[Collection entries]

┄┄┄┄┄┄┄┄┄┄┄┄┄┄┄┄┄┄┄┄

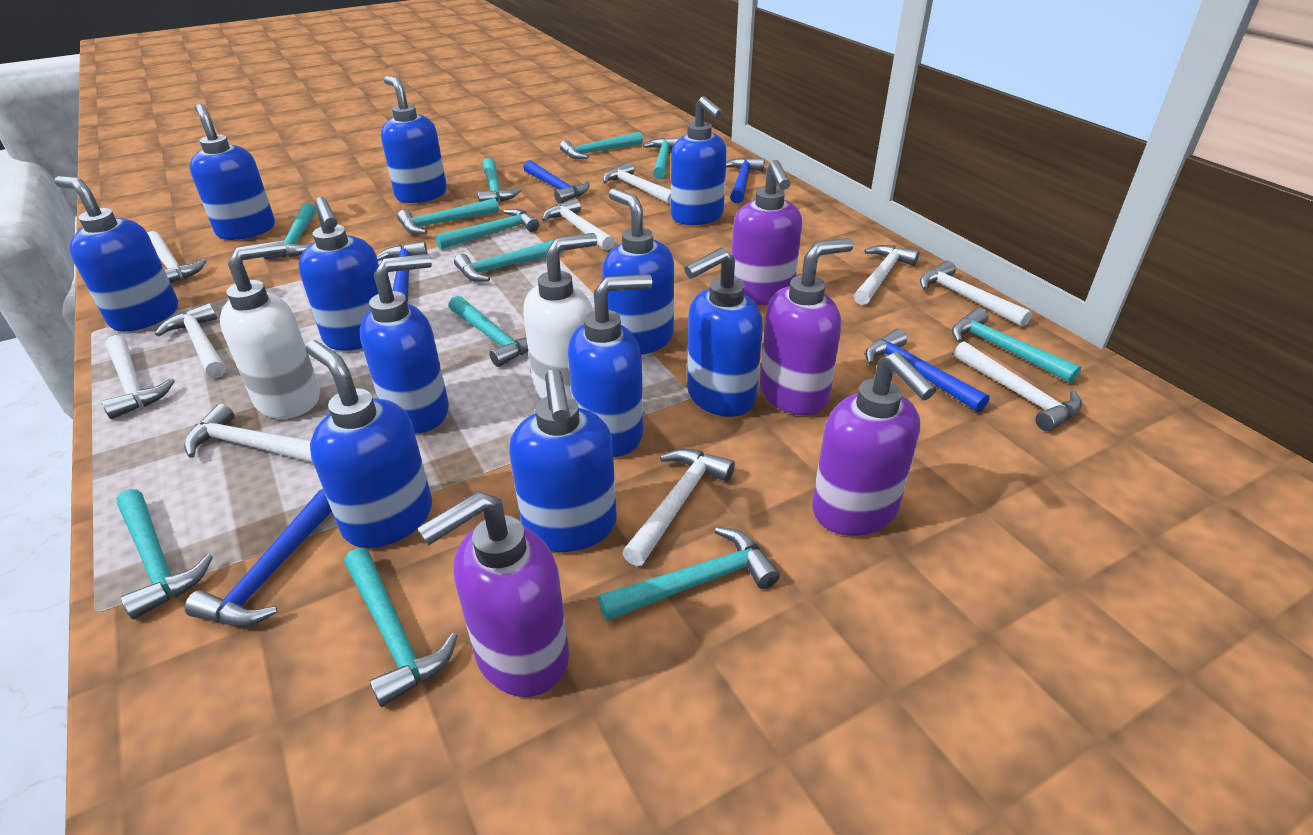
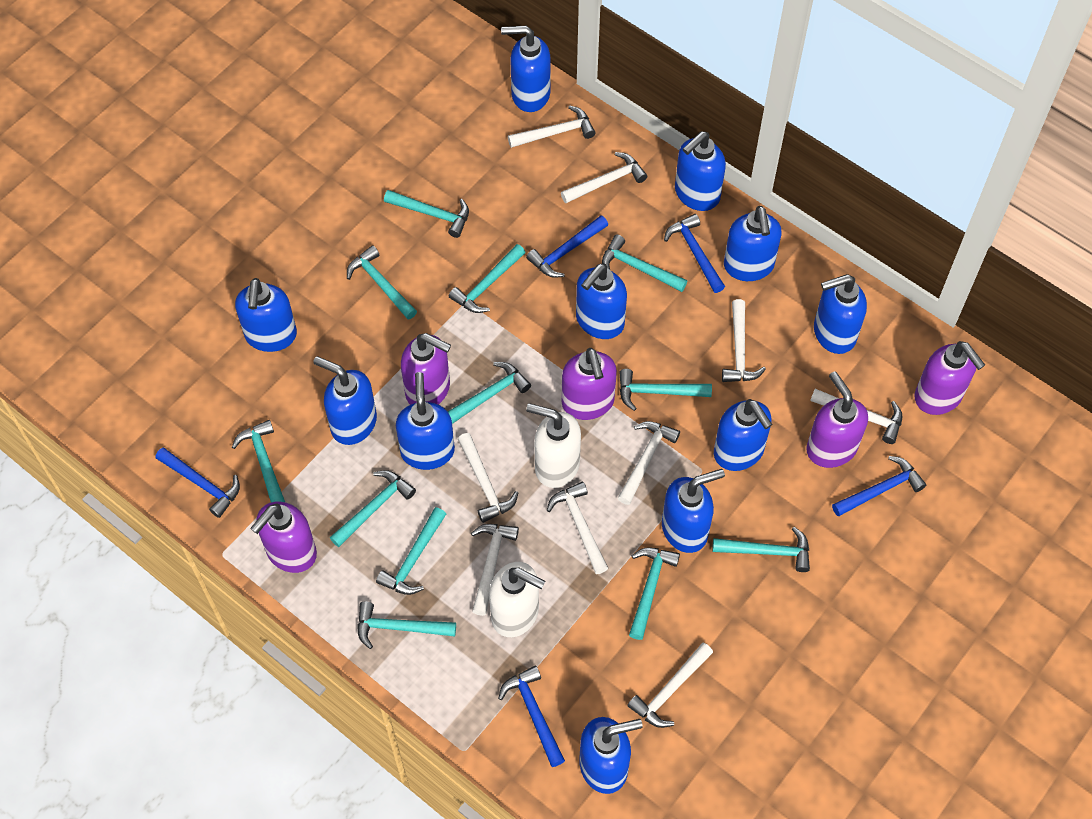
purple soap dispenser: 4 -> 5
white hammer: 10 -> 9

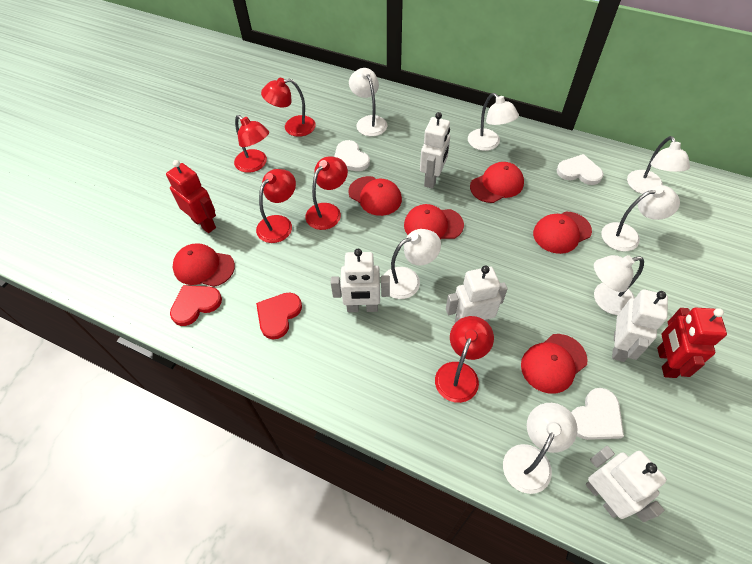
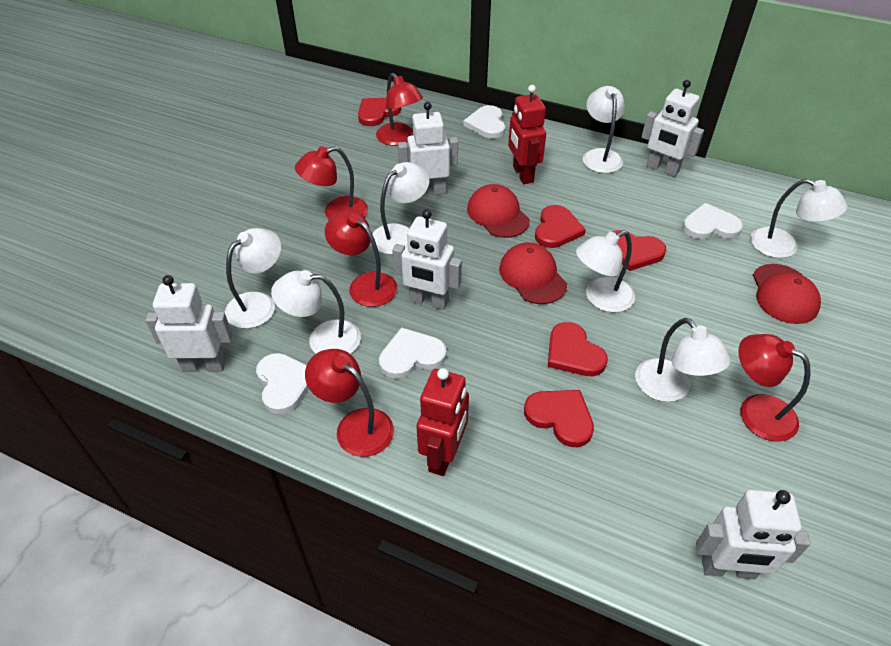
red cap: 6 -> 3
red heart: 2 -> 5
white heart: 3 -> 4

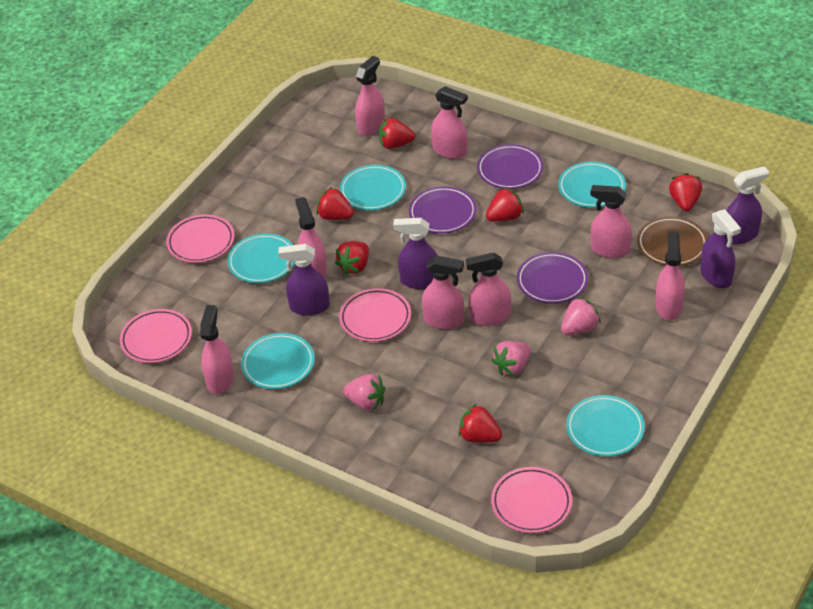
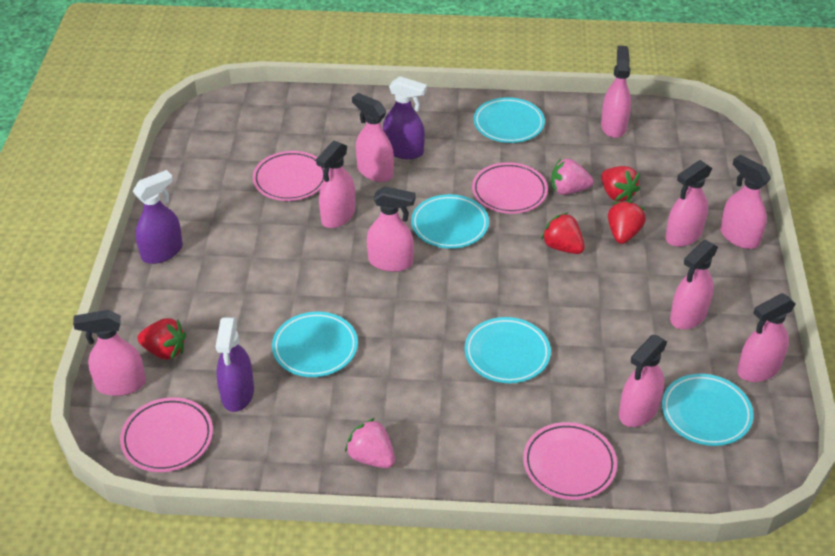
brown plate: 1 -> 0
pink spray bottle: 8 -> 10
pink strawberry: 3 -> 2
purple plate: 3 -> 0
purple spray bottle: 4 -> 3
red strawberry: 6 -> 4

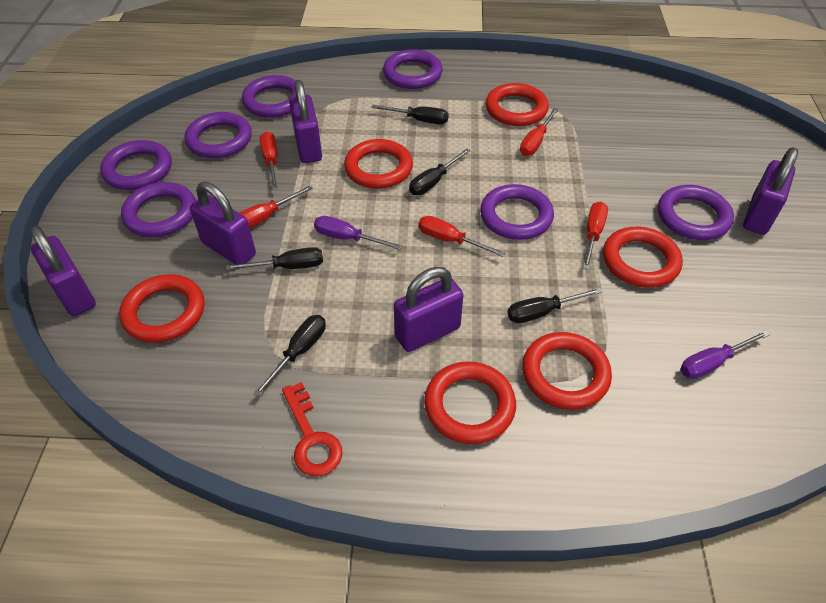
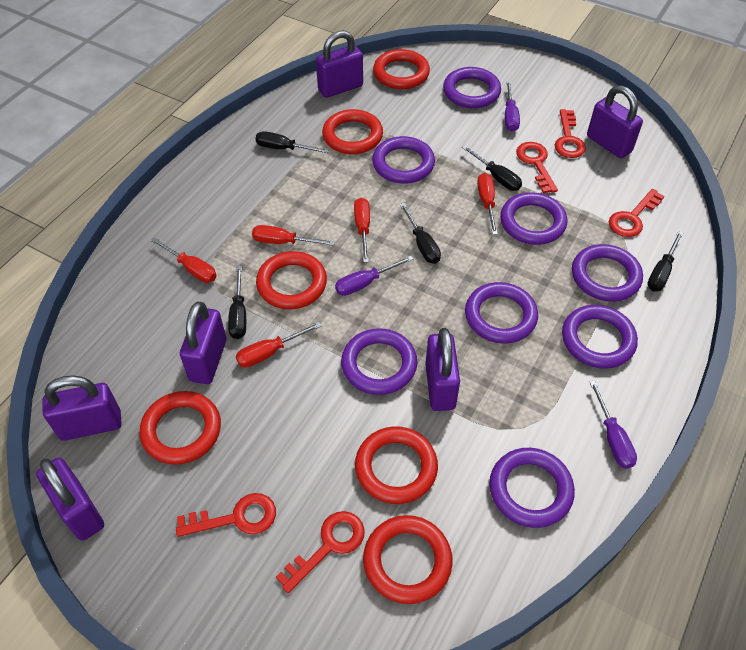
purple padlock: 5 -> 6
purple ring: 7 -> 8
purple screwdriver: 2 -> 3
red key: 1 -> 5

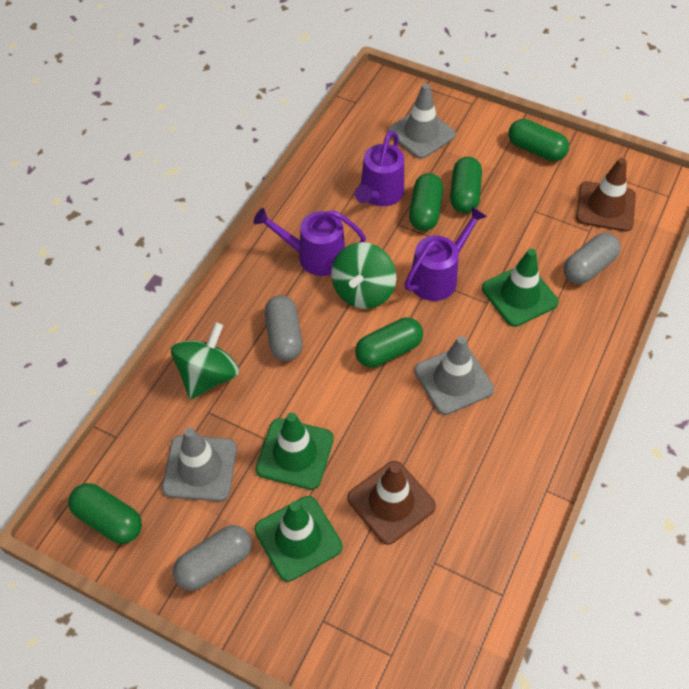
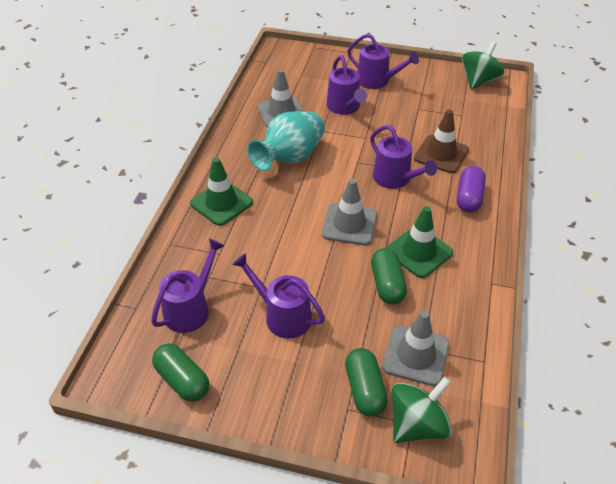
brown traffic cone: 2 -> 1
green capsule: 5 -> 3
green traffic cone: 3 -> 2
grey capsule: 3 -> 0
purple capsule: 0 -> 1
purple watering can: 3 -> 5
turquoise vase: 0 -> 1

┄┄┄┄┄┄┄┄┄┄┄┄┄┄┄┄┄┄┄┄

The line containing "green capsule: 5 -> 3" and all lines after it, to the end of the records, are to be output exactly and alone.

green capsule: 5 -> 3
green traffic cone: 3 -> 2
grey capsule: 3 -> 0
purple capsule: 0 -> 1
purple watering can: 3 -> 5
turquoise vase: 0 -> 1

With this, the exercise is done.